▶ **EXERCISE AIM**
Working from the records below, repeat exactly the lines starting at the line that contains "orange cross: (132, 101) -> (97, 123), moved" and ending at the line that contains "blue triangle: (151, 145)", inclusive.

▶ **PROVIDED MATERIAL**
============================================================

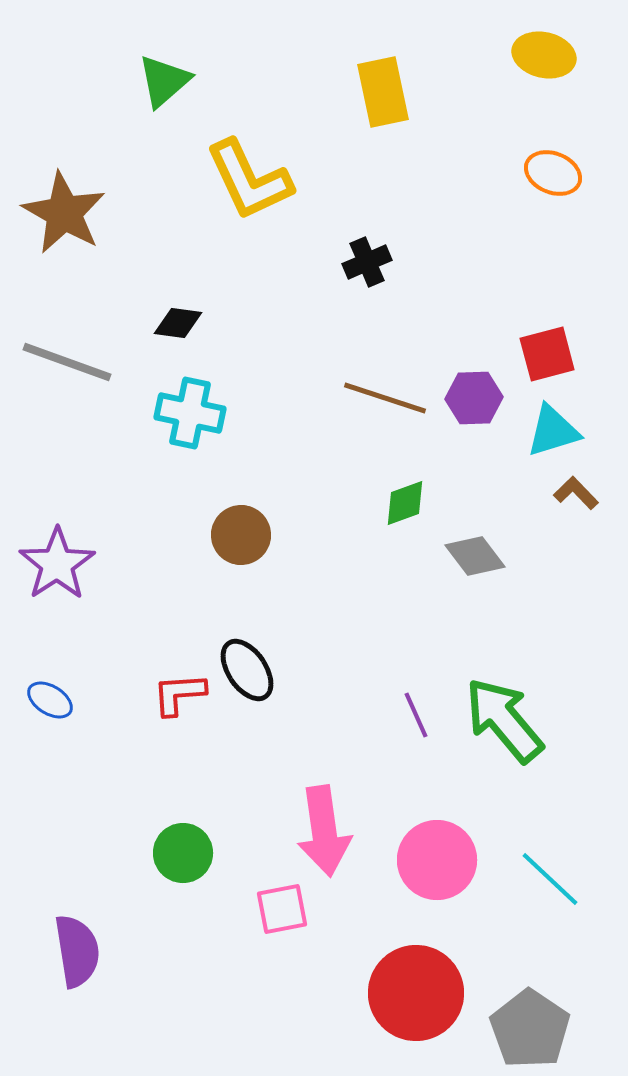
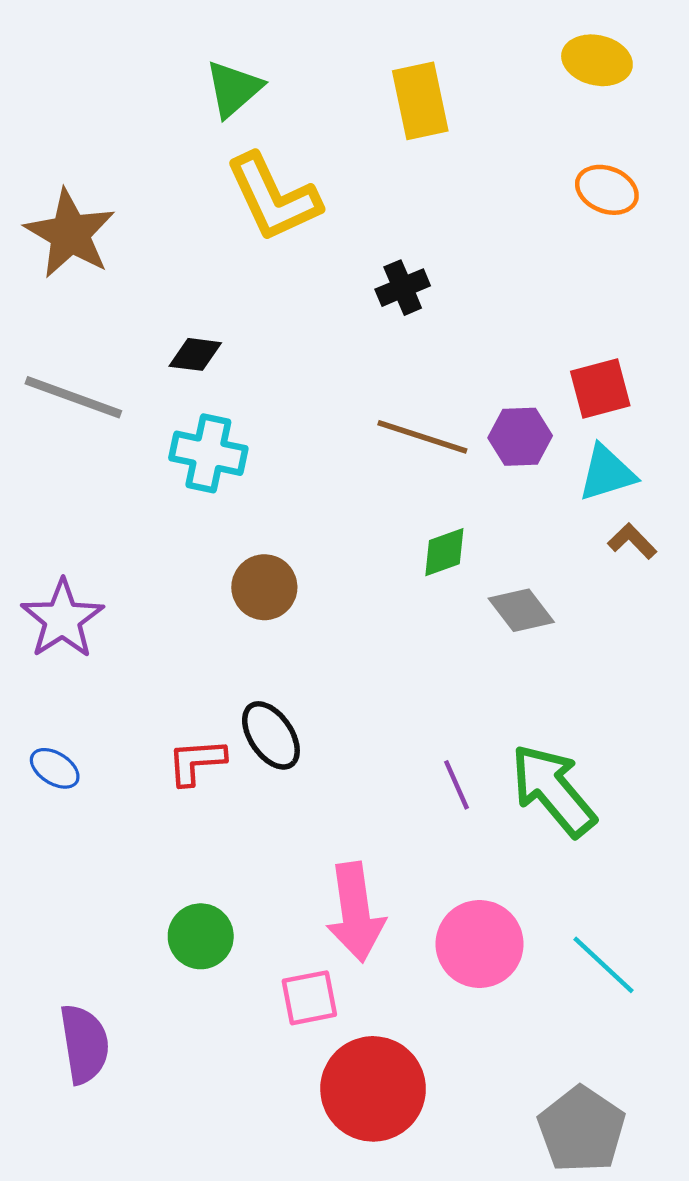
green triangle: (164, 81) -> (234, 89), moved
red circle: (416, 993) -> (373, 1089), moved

============================================================

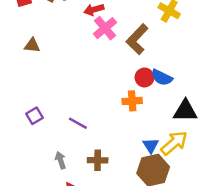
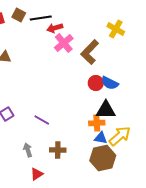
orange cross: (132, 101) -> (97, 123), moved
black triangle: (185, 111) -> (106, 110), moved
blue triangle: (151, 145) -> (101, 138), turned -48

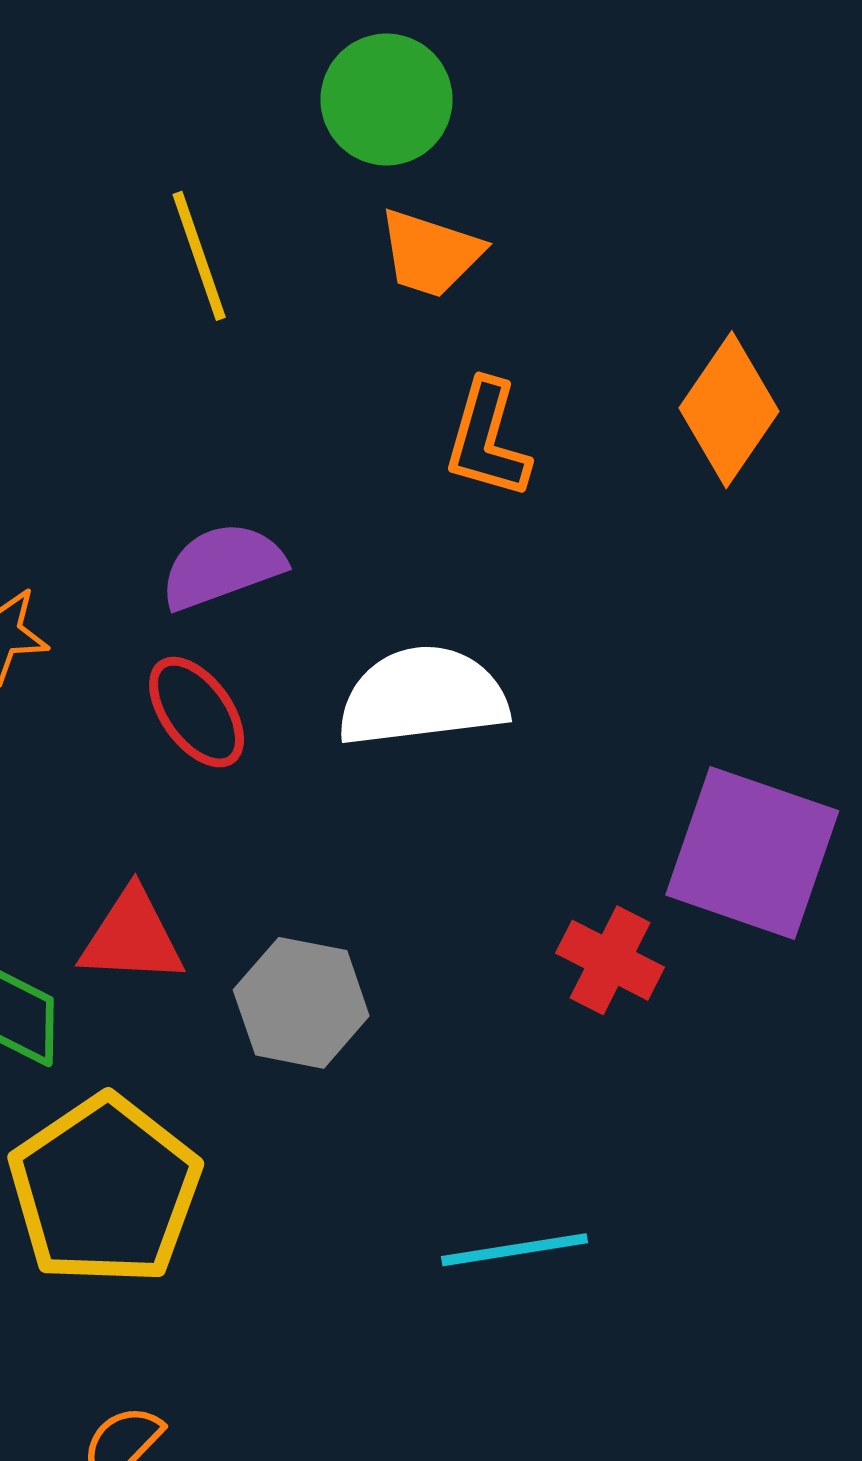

============================================================

▶ **RESULT OF THIS TASK**
orange cross: (132, 101) -> (97, 123), moved
black triangle: (185, 111) -> (106, 110), moved
blue triangle: (151, 145) -> (101, 138), turned -48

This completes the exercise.